--- Supplied data ---
•••

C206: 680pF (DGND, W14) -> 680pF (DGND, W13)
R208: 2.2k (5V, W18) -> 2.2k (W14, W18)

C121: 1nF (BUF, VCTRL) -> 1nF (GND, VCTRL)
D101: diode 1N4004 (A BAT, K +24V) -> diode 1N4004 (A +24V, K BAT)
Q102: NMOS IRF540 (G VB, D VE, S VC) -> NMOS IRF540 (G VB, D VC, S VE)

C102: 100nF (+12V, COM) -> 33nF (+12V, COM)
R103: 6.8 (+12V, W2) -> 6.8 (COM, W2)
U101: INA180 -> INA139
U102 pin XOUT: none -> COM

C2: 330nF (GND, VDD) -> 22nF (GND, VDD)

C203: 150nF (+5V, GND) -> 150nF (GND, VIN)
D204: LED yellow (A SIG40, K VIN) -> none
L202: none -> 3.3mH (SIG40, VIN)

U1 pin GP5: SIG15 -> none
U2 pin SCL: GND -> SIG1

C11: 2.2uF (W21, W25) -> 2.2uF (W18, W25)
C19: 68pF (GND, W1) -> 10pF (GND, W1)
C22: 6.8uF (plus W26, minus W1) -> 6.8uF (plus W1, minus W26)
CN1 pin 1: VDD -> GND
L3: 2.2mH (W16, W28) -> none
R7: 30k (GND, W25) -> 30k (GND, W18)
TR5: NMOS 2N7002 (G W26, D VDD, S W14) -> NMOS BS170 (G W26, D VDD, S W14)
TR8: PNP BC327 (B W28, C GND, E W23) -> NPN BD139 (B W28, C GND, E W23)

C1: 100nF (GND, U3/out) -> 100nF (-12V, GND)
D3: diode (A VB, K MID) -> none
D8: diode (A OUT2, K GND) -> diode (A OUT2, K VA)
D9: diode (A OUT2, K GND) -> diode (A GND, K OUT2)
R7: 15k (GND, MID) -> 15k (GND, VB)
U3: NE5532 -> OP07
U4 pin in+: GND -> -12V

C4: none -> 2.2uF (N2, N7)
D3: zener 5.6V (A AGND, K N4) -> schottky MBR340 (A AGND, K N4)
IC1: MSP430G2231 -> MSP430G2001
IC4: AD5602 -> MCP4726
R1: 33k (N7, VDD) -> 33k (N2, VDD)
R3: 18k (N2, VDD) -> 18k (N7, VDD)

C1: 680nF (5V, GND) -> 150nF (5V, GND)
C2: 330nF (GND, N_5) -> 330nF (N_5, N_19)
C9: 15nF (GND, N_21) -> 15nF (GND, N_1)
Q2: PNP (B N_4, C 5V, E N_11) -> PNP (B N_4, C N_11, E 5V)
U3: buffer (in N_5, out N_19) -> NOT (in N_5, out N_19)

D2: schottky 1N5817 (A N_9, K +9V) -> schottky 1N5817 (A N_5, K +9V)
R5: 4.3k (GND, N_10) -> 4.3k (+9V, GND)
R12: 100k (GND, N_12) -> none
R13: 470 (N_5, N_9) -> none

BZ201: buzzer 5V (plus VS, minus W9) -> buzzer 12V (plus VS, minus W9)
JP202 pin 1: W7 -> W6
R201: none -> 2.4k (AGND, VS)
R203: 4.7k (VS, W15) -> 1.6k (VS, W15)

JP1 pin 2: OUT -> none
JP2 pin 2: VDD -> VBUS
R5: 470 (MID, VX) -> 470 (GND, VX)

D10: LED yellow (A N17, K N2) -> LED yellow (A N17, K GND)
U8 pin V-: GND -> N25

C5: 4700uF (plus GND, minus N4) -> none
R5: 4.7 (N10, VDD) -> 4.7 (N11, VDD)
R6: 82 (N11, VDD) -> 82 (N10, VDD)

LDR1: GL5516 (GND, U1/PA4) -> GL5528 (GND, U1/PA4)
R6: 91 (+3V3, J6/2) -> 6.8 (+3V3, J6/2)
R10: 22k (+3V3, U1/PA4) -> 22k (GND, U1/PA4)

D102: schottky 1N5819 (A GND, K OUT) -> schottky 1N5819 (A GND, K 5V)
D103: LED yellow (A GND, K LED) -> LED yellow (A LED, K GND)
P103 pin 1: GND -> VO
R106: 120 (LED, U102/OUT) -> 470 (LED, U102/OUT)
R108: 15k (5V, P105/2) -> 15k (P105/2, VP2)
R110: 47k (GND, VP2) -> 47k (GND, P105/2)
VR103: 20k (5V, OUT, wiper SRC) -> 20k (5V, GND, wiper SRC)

•••

--- The problem ---
Gather each line of the listing that holds the string "diode".

--- Task answer ---
D101: diode 1N4004 (A BAT, K +24V) -> diode 1N4004 (A +24V, K BAT)
D3: diode (A VB, K MID) -> none
D8: diode (A OUT2, K GND) -> diode (A OUT2, K VA)
D9: diode (A OUT2, K GND) -> diode (A GND, K OUT2)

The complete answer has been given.